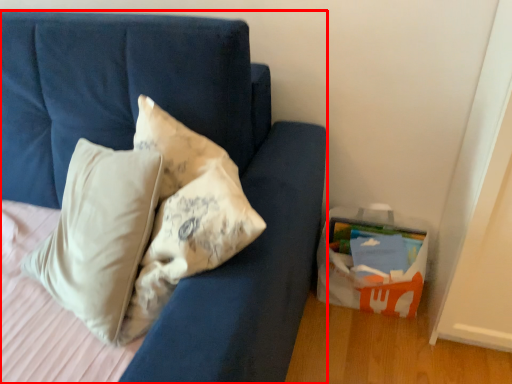
Question: Considering the relative positions of furniture (annotated by the red box) and cardboard box in the image provided, where is furniture (annotated by the red box) located with respect to the staircase?

Choices:
 (A) left
 (B) right

Answer: (A)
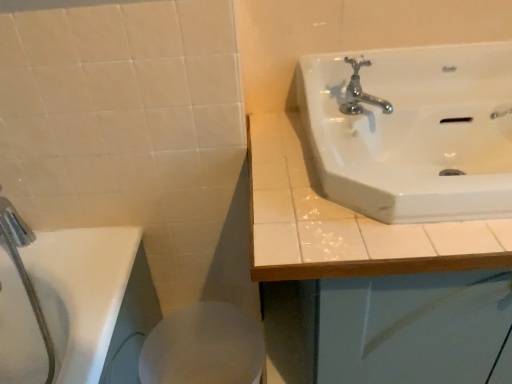
Question: Considering the relative positions of white glossy sink at upper right and white glossy sink at upper right in the image provided, is white glossy sink at upper right to the left or to the right of white glossy sink at upper right?

Choices:
 (A) left
 (B) right

Answer: (B)

Question: Looking at their shapes, would you say white glossy sink at upper right is wider or thinner than white glossy sink at upper right?

Choices:
 (A) thin
 (B) wide

Answer: (B)

Question: Estimate the real-world distances between objects in this image. Which object is closer to the chrome metallic faucet at upper right?

Choices:
 (A) white glossy sink at upper right
 (B) white glossy bidet at lower center
 (C) white glossy sink at upper right

Answer: (C)

Question: Considering the real-world distances, which object is closest to the white glossy sink at upper right?

Choices:
 (A) chrome metallic faucet at upper right
 (B) white glossy bidet at lower center
 (C) white glossy sink at upper right

Answer: (C)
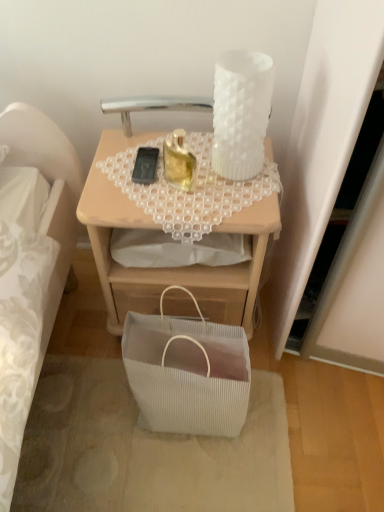
At what (x,y) coordinates should I click in order to perform the action: click on vacant space that is in between white frosted glass candle holder at upper right, which appears as the 1th candle holder when viewed from the right, and black matte mobile phone at center. Please return your answer as a coordinate pair (x, y). This screenshot has height=512, width=384. Looking at the image, I should click on (188, 160).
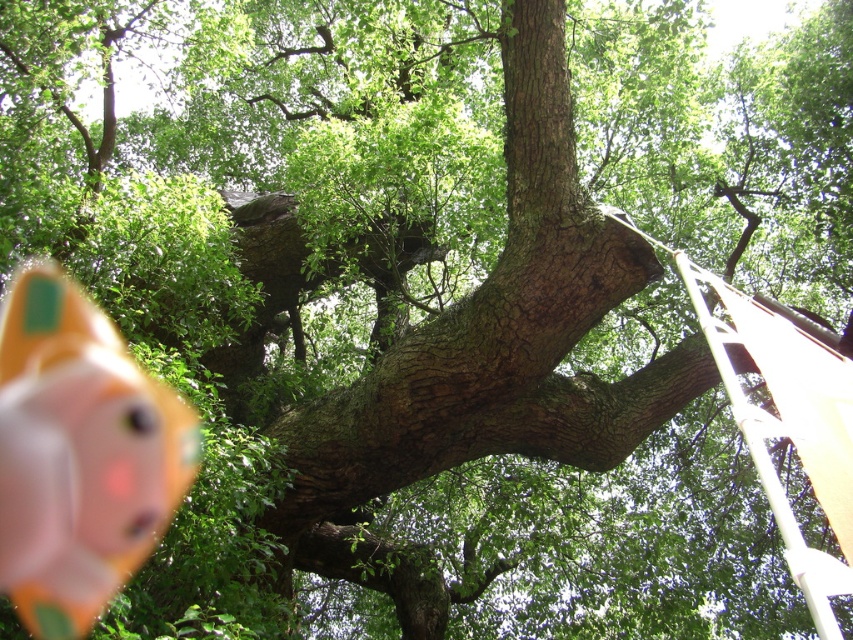
Question: Can you confirm if pink rubber duck at lower left is smaller than white plastic ladder at right?

Choices:
 (A) yes
 (B) no

Answer: (A)

Question: Is pink rubber duck at lower left to the right of white plastic ladder at right from the viewer's perspective?

Choices:
 (A) yes
 (B) no

Answer: (B)

Question: Where is pink rubber duck at lower left located in relation to white plastic ladder at right in the image?

Choices:
 (A) right
 (B) left

Answer: (B)

Question: Which of the following is the farthest from the observer?

Choices:
 (A) white plastic ladder at right
 (B) pink rubber duck at lower left

Answer: (B)

Question: Among these points, which one is nearest to the camera?

Choices:
 (A) (28, 324)
 (B) (782, 522)

Answer: (B)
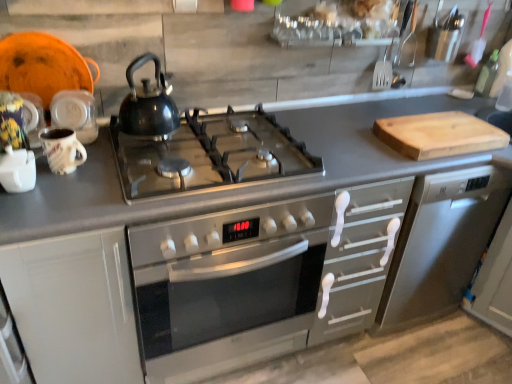
Question: Can you confirm if white matte cabinet at left is thinner than metallic stainless steel dishwasher at right?

Choices:
 (A) yes
 (B) no

Answer: (A)

Question: Is white matte cabinet at left touching metallic stainless steel dishwasher at right?

Choices:
 (A) no
 (B) yes

Answer: (A)

Question: From the image's perspective, is white matte cabinet at left below metallic stainless steel dishwasher at right?

Choices:
 (A) no
 (B) yes

Answer: (B)

Question: Considering the relative positions of white matte cabinet at left and metallic stainless steel dishwasher at right in the image provided, is white matte cabinet at left to the right of metallic stainless steel dishwasher at right from the viewer's perspective?

Choices:
 (A) yes
 (B) no

Answer: (B)

Question: Is white matte cabinet at left aimed at metallic stainless steel dishwasher at right?

Choices:
 (A) yes
 (B) no

Answer: (B)

Question: Is white matte cabinet at left turned away from metallic stainless steel dishwasher at right?

Choices:
 (A) no
 (B) yes

Answer: (A)

Question: Is matte ceramic mug at left outside of metallic stainless steel dishwasher at right?

Choices:
 (A) no
 (B) yes

Answer: (B)

Question: From the image's perspective, is matte ceramic mug at left above metallic stainless steel dishwasher at right?

Choices:
 (A) no
 (B) yes

Answer: (B)

Question: Is matte ceramic mug at left closer to camera compared to metallic stainless steel dishwasher at right?

Choices:
 (A) no
 (B) yes

Answer: (B)

Question: Can you confirm if matte ceramic mug at left is thinner than metallic stainless steel dishwasher at right?

Choices:
 (A) no
 (B) yes

Answer: (B)

Question: From a real-world perspective, is matte ceramic mug at left under metallic stainless steel dishwasher at right?

Choices:
 (A) yes
 (B) no

Answer: (B)

Question: Is matte ceramic mug at left smaller than metallic stainless steel dishwasher at right?

Choices:
 (A) yes
 (B) no

Answer: (A)

Question: Is green glass bottle at upper right bigger than glossy black kettle at center?

Choices:
 (A) yes
 (B) no

Answer: (B)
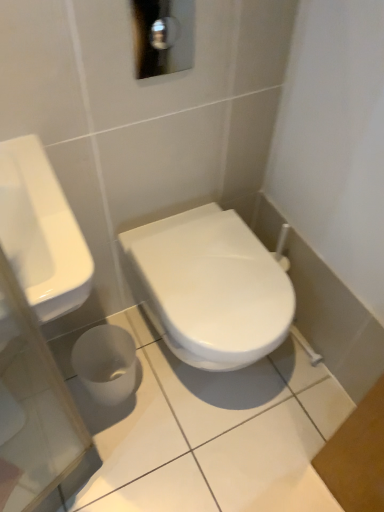
The width and height of the screenshot is (384, 512). What do you see at coordinates (41, 231) in the screenshot?
I see `white glossy sink at left` at bounding box center [41, 231].

What are the coordinates of `white glossy sink at left` in the screenshot? It's located at [x=41, y=231].

Describe the element at coordinates (209, 287) in the screenshot. I see `white glossy toilet at center` at that location.

Image resolution: width=384 pixels, height=512 pixels. What are the coordinates of `white glossy toilet at center` in the screenshot? It's located at coord(209,287).

Image resolution: width=384 pixels, height=512 pixels. I want to click on white glossy sink at left, so click(41, 231).

Based on their positions, is white glossy toilet at center located to the left or right of white glossy sink at left?

From the image, it's evident that white glossy toilet at center is to the right of white glossy sink at left.

Considering the positions of objects white glossy toilet at center and white glossy sink at left in the image provided, who is behind, white glossy toilet at center or white glossy sink at left?

white glossy toilet at center is more distant.

Which is behind, point (146, 293) or point (56, 184)?

The point (146, 293) is more distant.

Consider the image. From the image's perspective, which object appears higher, white glossy toilet at center or white glossy sink at left?

From the image's view, white glossy sink at left is above.

Looking at this image, from a real-world perspective, who is located lower, white glossy toilet at center or white glossy sink at left?

From a 3D spatial view, white glossy toilet at center is below.

In the scene shown: Does white glossy toilet at center have a lesser width compared to white glossy sink at left?

In fact, white glossy toilet at center might be wider than white glossy sink at left.

Considering the relative sizes of white glossy toilet at center and white glossy sink at left in the image provided, is white glossy toilet at center shorter than white glossy sink at left?

In fact, white glossy toilet at center may be taller than white glossy sink at left.

Considering the relative sizes of white glossy toilet at center and white glossy sink at left in the image provided, is white glossy toilet at center smaller than white glossy sink at left?

No, white glossy toilet at center is not smaller than white glossy sink at left.

Would you say white glossy toilet at center contains white glossy sink at left?

No, white glossy toilet at center does not contain white glossy sink at left.

Is white glossy toilet at center next to white glossy sink at left?

No, white glossy toilet at center is not touching white glossy sink at left.

Is white glossy toilet at center facing towards white glossy sink at left?

No.

How many degrees apart are the facing directions of white glossy toilet at center and white glossy sink at left?

0.628 degrees separate the facing orientations of white glossy toilet at center and white glossy sink at left.

How much distance is there between white glossy toilet at center and white glossy sink at left?

white glossy toilet at center and white glossy sink at left are 15.70 inches apart.

At what (x,y) coordinates should I click in order to perform the action: click on sink that appears in front of the white glossy toilet at center. Please return your answer as a coordinate pair (x, y). Looking at the image, I should click on [41, 231].

Is white glossy sink at left at the left side of white glossy toilet at center?

Yes.

Which is behind, white glossy sink at left or white glossy toilet at center?

Positioned behind is white glossy toilet at center.

Which is further, (69, 226) or (242, 231)?

Positioned behind is point (242, 231).

From the image's perspective, would you say white glossy sink at left is shown under white glossy toilet at center?

Actually, white glossy sink at left appears above white glossy toilet at center in the image.

From a real-world perspective, between white glossy sink at left and white glossy toilet at center, who is vertically higher?

white glossy sink at left.

Considering the sizes of white glossy sink at left and white glossy toilet at center in the image, is white glossy sink at left wider or thinner than white glossy toilet at center?

In the image, white glossy sink at left appears to be more narrow than white glossy toilet at center.

In the scene shown: Is white glossy sink at left taller than white glossy toilet at center?

Incorrect, the height of white glossy sink at left is not larger of that of white glossy toilet at center.

Who is smaller, white glossy sink at left or white glossy toilet at center?

white glossy sink at left.

Is white glossy sink at left outside of white glossy toilet at center?

That's correct, white glossy sink at left is outside of white glossy toilet at center.

Is white glossy sink at left next to white glossy toilet at center and touching it?

white glossy sink at left and white glossy toilet at center are clearly separated.

Is white glossy sink at left oriented towards white glossy toilet at center?

No, white glossy sink at left is not oriented towards white glossy toilet at center.

How many degrees apart are the facing directions of white glossy sink at left and white glossy toilet at center?

white glossy sink at left and white glossy toilet at center are facing 0.628 degrees away from each other.

There is a white glossy toilet at center. At what (x,y) coordinates should I click in order to perform the action: click on sink above it (from a real-world perspective). Please return your answer as a coordinate pair (x, y). This screenshot has height=512, width=384. Looking at the image, I should click on (41, 231).

I want to click on sink above the white glossy toilet at center (from the image's perspective), so click(41, 231).

Locate an element on the screen. The width and height of the screenshot is (384, 512). toilet that appears below the white glossy sink at left (from the image's perspective) is located at coordinates (209, 287).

======

● What you are asked to do
Copy out the lines of the items starting at the line containing "Which is further, (69, 226) or (242, 231)?" and ending at the line containing "Actually, white glossy", with both of those lines included.

● Solution to the problem
Which is further, (69, 226) or (242, 231)?

Positioned behind is point (242, 231).

From the image's perspective, would you say white glossy sink at left is shown under white glossy toilet at center?

Actually, white glossy sink at left appears above white glossy toilet at center in the image.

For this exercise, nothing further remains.